Required work -
Scan the listing below and copy every line holding "geladok".

Records provided -
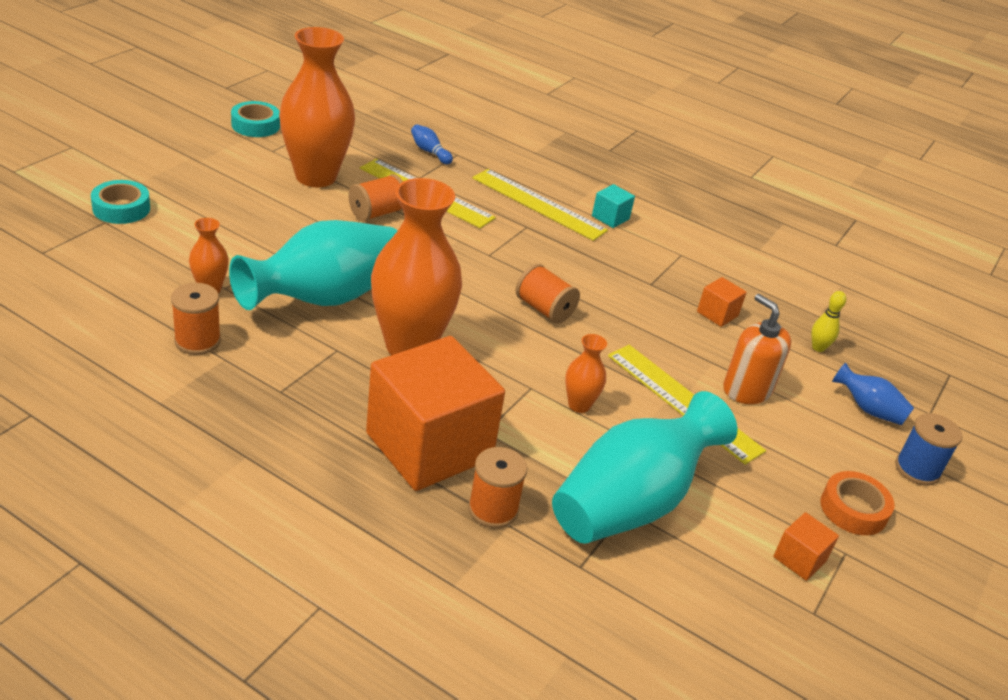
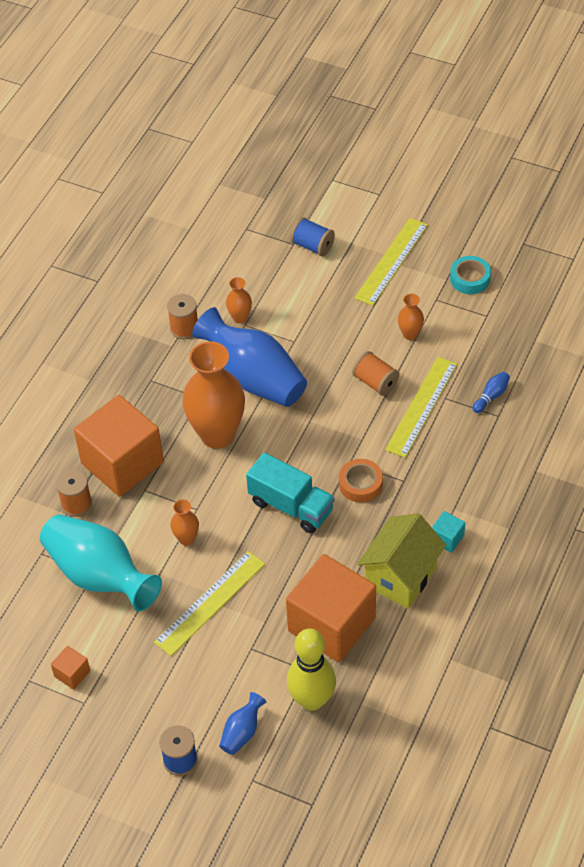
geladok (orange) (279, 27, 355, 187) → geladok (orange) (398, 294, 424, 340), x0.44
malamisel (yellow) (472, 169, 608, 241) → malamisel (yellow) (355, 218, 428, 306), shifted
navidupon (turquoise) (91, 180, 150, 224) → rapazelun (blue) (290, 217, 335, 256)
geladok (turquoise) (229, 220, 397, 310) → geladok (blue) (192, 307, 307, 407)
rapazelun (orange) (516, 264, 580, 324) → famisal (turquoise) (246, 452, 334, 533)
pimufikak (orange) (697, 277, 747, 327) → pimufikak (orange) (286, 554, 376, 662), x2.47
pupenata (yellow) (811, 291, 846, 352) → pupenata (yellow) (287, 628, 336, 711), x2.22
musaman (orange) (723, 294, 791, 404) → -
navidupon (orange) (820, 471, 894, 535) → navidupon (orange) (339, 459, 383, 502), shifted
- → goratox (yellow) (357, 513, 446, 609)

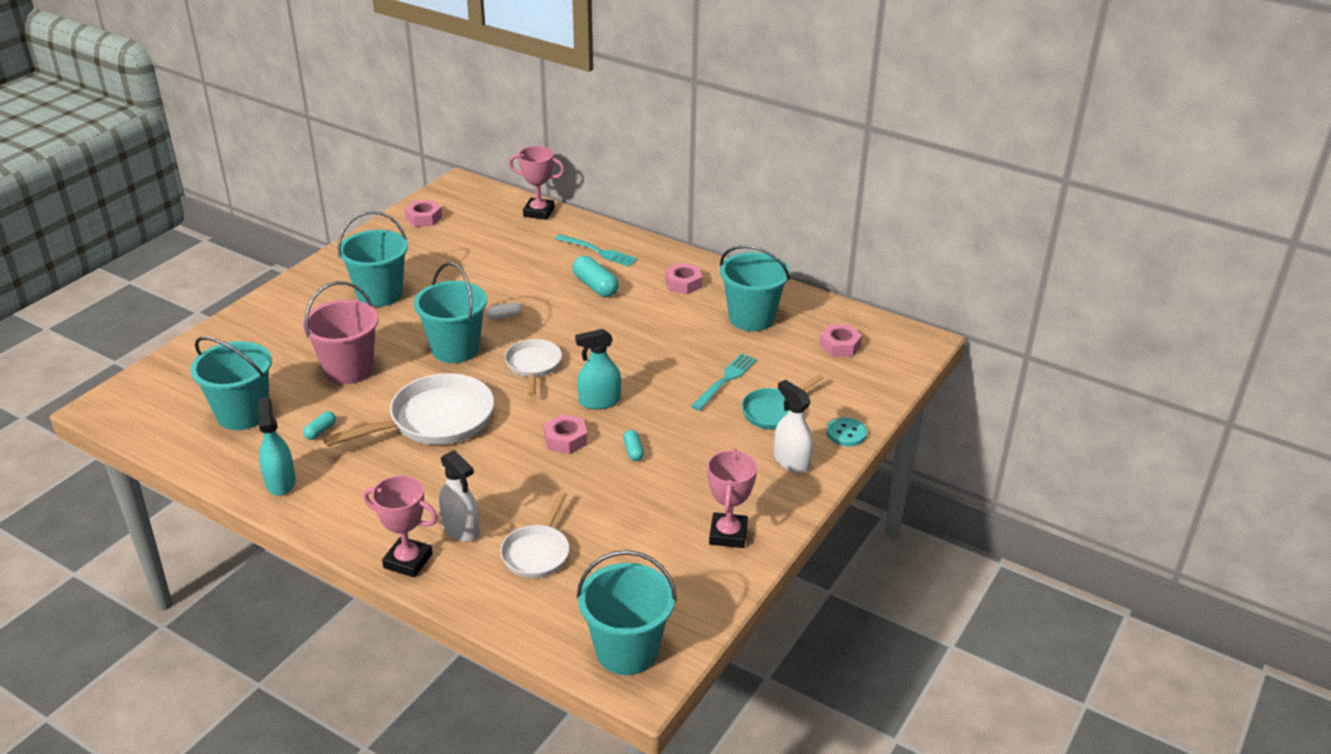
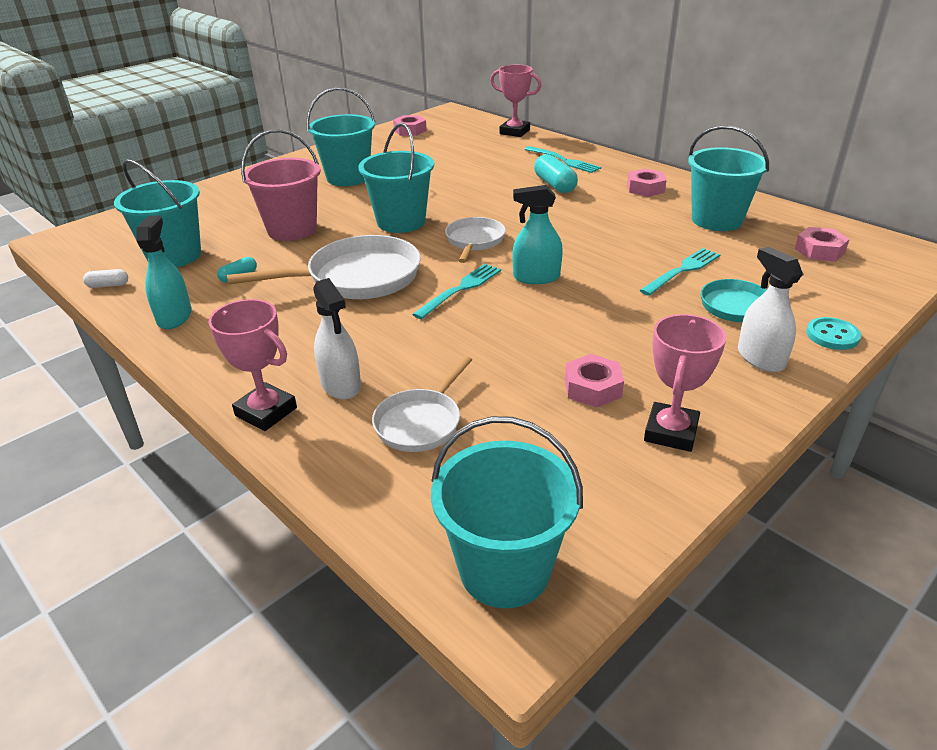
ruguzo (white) (486, 302, 521, 320) → ruguzo (white) (83, 269, 128, 288), shifted
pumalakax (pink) (544, 414, 588, 454) → pumalakax (pink) (565, 354, 624, 408), shifted
ruguzo (turquoise) (623, 430, 644, 461) → -
- →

Response -
geladok (orange) (279, 27, 355, 187) → geladok (orange) (398, 294, 424, 340), x0.44
geladok (turquoise) (229, 220, 397, 310) → geladok (blue) (192, 307, 307, 407)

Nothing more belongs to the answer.